**WHAT THIS TASK INVOLVES:** From first line to last, output the records below exactly.

(Stored entries)
********
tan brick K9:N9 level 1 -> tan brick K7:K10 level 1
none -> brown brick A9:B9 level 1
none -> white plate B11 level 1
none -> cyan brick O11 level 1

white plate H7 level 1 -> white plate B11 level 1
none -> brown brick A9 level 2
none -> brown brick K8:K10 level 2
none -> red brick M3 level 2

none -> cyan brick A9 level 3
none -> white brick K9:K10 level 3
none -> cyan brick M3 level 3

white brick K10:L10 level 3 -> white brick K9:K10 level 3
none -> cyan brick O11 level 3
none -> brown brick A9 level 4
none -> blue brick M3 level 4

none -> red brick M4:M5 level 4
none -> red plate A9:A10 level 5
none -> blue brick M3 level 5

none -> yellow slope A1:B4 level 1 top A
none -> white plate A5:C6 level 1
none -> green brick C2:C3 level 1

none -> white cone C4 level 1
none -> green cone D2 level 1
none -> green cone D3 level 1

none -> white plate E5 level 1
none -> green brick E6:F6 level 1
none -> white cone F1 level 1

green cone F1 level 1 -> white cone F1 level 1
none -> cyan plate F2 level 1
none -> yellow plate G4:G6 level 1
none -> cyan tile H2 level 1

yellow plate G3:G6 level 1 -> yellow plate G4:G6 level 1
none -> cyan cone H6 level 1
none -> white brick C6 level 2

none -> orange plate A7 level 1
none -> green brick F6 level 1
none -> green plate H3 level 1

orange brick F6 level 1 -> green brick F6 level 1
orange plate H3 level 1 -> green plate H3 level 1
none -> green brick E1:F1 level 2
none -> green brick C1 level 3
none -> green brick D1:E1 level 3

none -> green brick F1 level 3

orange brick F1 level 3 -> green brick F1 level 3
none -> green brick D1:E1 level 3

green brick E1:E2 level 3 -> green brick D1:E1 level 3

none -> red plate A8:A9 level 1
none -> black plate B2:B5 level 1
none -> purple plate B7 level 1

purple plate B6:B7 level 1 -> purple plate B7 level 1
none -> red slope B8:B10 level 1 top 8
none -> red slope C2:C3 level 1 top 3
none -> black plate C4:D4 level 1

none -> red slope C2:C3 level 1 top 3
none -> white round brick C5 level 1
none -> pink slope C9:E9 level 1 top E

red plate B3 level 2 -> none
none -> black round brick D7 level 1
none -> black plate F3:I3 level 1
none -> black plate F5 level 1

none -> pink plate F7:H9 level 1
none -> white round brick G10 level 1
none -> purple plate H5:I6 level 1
********
**EXERCISE SOLUTION:**
tan brick K9:N9 level 1 -> tan brick K7:K10 level 1
none -> brown brick A9:B9 level 1
none -> white plate B11 level 1
none -> cyan brick O11 level 1

white plate H7 level 1 -> white plate B11 level 1
none -> brown brick A9 level 2
none -> brown brick K8:K10 level 2
none -> red brick M3 level 2

none -> cyan brick A9 level 3
none -> white brick K9:K10 level 3
none -> cyan brick M3 level 3

white brick K10:L10 level 3 -> white brick K9:K10 level 3
none -> cyan brick O11 level 3
none -> brown brick A9 level 4
none -> blue brick M3 level 4

none -> red brick M4:M5 level 4
none -> red plate A9:A10 level 5
none -> blue brick M3 level 5

none -> yellow slope A1:B4 level 1 top A
none -> white plate A5:C6 level 1
none -> green brick C2:C3 level 1

none -> white cone C4 level 1
none -> green cone D2 level 1
none -> green cone D3 level 1

none -> white plate E5 level 1
none -> green brick E6:F6 level 1
none -> white cone F1 level 1

green cone F1 level 1 -> white cone F1 level 1
none -> cyan plate F2 level 1
none -> yellow plate G4:G6 level 1
none -> cyan tile H2 level 1

yellow plate G3:G6 level 1 -> yellow plate G4:G6 level 1
none -> cyan cone H6 level 1
none -> white brick C6 level 2

none -> orange plate A7 level 1
none -> green brick F6 level 1
none -> green plate H3 level 1

orange brick F6 level 1 -> green brick F6 level 1
orange plate H3 level 1 -> green plate H3 level 1
none -> green brick E1:F1 level 2
none -> green brick C1 level 3
none -> green brick D1:E1 level 3

none -> green brick F1 level 3

orange brick F1 level 3 -> green brick F1 level 3
none -> green brick D1:E1 level 3

green brick E1:E2 level 3 -> green brick D1:E1 level 3

none -> red plate A8:A9 level 1
none -> black plate B2:B5 level 1
none -> purple plate B7 level 1

purple plate B6:B7 level 1 -> purple plate B7 level 1
none -> red slope B8:B10 level 1 top 8
none -> red slope C2:C3 level 1 top 3
none -> black plate C4:D4 level 1

none -> red slope C2:C3 level 1 top 3
none -> white round brick C5 level 1
none -> pink slope C9:E9 level 1 top E

red plate B3 level 2 -> none
none -> black round brick D7 level 1
none -> black plate F3:I3 level 1
none -> black plate F5 level 1

none -> pink plate F7:H9 level 1
none -> white round brick G10 level 1
none -> purple plate H5:I6 level 1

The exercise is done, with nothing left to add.